[Object state comparisons]
##########
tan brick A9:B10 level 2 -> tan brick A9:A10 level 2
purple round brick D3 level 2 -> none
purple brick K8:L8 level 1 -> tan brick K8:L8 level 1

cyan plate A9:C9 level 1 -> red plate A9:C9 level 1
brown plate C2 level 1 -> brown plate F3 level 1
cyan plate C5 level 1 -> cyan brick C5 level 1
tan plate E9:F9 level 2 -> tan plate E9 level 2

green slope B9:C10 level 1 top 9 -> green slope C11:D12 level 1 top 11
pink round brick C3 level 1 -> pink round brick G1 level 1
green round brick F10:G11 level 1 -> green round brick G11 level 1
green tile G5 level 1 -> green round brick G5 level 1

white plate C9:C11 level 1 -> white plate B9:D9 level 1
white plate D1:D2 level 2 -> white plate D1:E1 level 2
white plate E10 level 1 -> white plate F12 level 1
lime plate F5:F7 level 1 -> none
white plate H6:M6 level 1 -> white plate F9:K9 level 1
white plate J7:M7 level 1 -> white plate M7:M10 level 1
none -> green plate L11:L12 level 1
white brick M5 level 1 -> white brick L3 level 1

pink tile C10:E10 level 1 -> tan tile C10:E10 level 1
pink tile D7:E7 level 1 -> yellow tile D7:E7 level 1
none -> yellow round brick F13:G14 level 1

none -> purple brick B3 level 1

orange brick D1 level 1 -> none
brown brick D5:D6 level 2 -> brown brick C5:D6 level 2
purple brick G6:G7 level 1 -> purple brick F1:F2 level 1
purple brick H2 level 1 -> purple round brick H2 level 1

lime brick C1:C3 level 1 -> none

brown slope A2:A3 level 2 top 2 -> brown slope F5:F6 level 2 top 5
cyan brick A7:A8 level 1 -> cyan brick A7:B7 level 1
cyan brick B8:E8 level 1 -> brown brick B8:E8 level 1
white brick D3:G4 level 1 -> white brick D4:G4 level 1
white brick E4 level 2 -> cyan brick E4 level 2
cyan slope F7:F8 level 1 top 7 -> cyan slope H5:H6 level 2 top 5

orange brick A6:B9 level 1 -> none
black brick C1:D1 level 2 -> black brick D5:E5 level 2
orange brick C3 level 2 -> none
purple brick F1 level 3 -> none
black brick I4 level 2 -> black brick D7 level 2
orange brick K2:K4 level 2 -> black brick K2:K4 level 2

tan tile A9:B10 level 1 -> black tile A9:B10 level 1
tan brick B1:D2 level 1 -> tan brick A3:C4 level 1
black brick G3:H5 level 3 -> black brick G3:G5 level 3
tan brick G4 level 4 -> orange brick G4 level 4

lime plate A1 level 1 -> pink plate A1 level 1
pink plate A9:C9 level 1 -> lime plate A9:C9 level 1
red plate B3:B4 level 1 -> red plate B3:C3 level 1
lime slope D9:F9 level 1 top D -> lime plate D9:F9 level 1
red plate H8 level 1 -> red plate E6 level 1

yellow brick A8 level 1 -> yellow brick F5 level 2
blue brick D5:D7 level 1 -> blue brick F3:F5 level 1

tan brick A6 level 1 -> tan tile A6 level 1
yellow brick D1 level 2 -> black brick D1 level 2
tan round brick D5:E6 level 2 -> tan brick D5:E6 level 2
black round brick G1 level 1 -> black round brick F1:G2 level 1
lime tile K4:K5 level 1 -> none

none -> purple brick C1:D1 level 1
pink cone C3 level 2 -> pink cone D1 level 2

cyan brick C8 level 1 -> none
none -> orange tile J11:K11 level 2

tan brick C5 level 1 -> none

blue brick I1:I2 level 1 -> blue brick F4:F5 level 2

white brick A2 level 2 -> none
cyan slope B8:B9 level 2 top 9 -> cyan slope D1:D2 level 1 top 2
##########
Task item >> Filter the records above for "lime" and copy every matching line.

Answer box >>
lime plate F5:F7 level 1 -> none
lime brick C1:C3 level 1 -> none
lime plate A1 level 1 -> pink plate A1 level 1
pink plate A9:C9 level 1 -> lime plate A9:C9 level 1
lime slope D9:F9 level 1 top D -> lime plate D9:F9 level 1
lime tile K4:K5 level 1 -> none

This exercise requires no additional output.